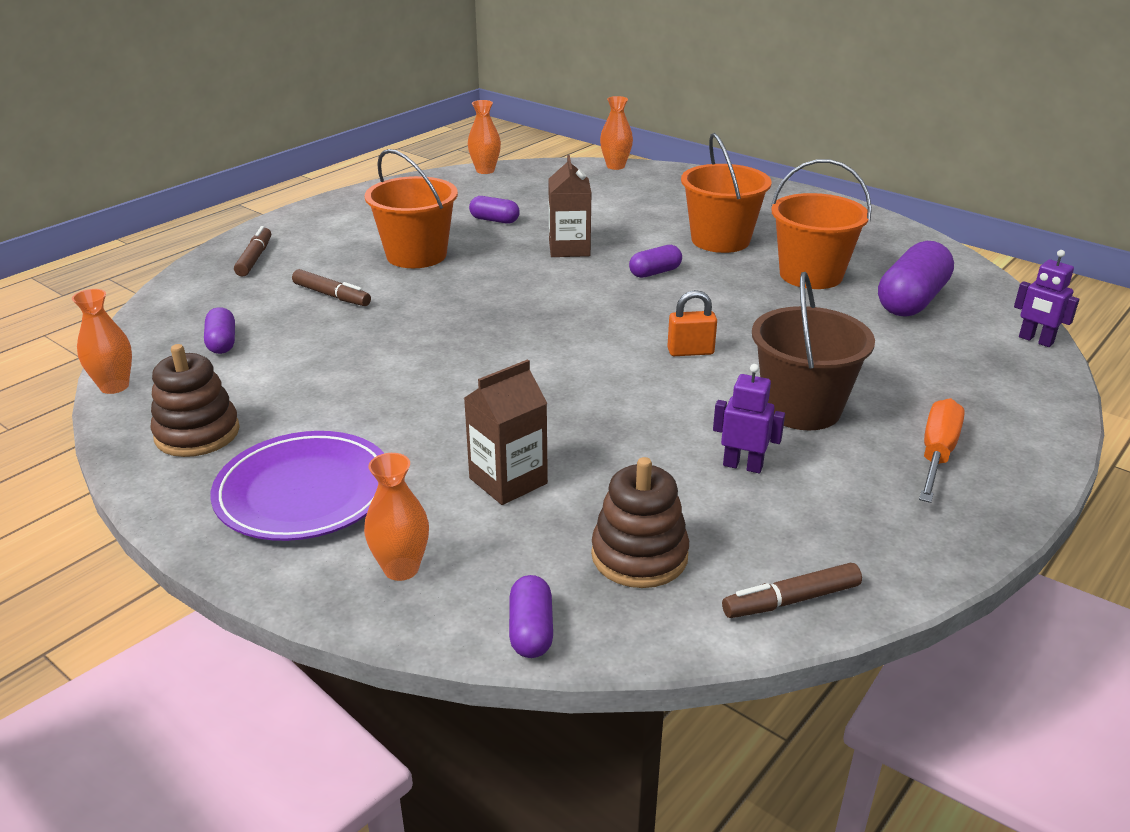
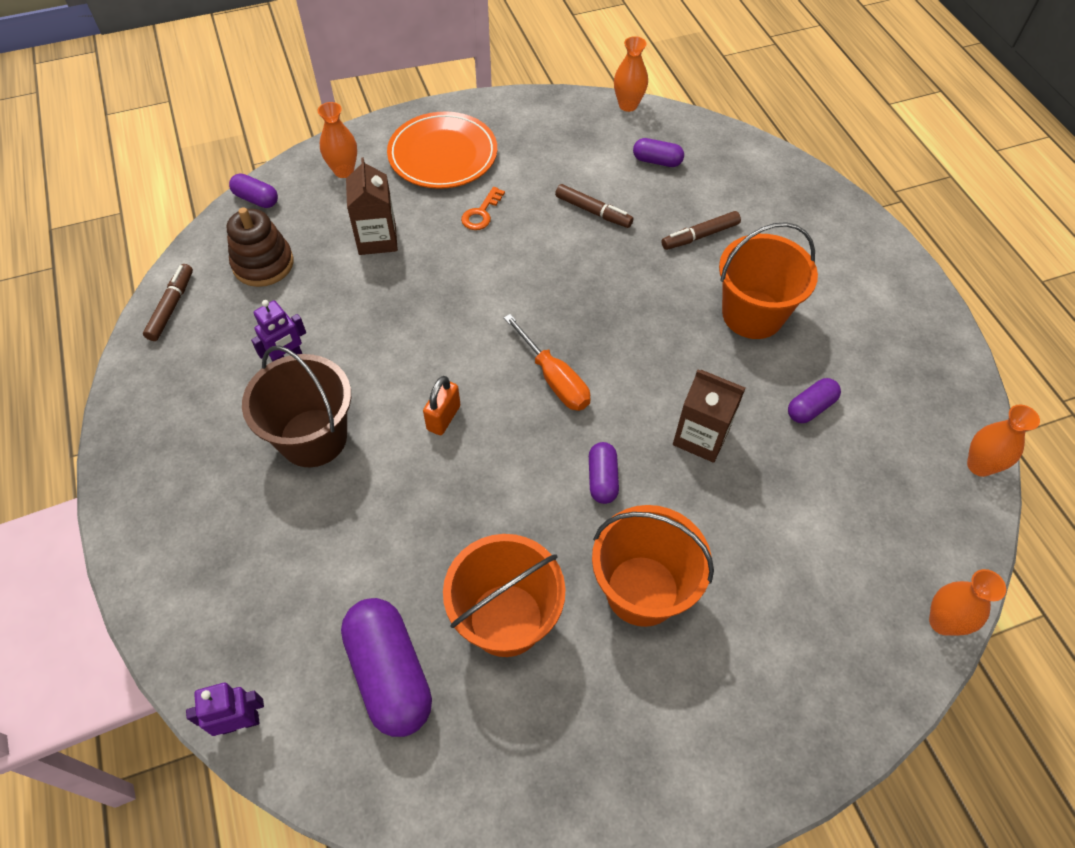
camera: 120 degrees right, 25 degrees up
brown stacking toy [151,344,240,457] -> none
purple plate [210,431,384,541] -> orange plate [387,112,497,189]
brown marker [234,226,271,277] -> brown marker moved to [555,184,633,228]
orange screwdriver [919,398,965,503] -> orange screwdriver moved to [504,314,591,411]
none -> orange key [461,187,505,230]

++++++++++++++++++++

- Goal of the exercise: Transcribe all entries above exactly. Drop the pictures.

- Task response:
camera: 120 degrees right, 25 degrees up
brown stacking toy [151,344,240,457] -> none
purple plate [210,431,384,541] -> orange plate [387,112,497,189]
brown marker [234,226,271,277] -> brown marker moved to [555,184,633,228]
orange screwdriver [919,398,965,503] -> orange screwdriver moved to [504,314,591,411]
none -> orange key [461,187,505,230]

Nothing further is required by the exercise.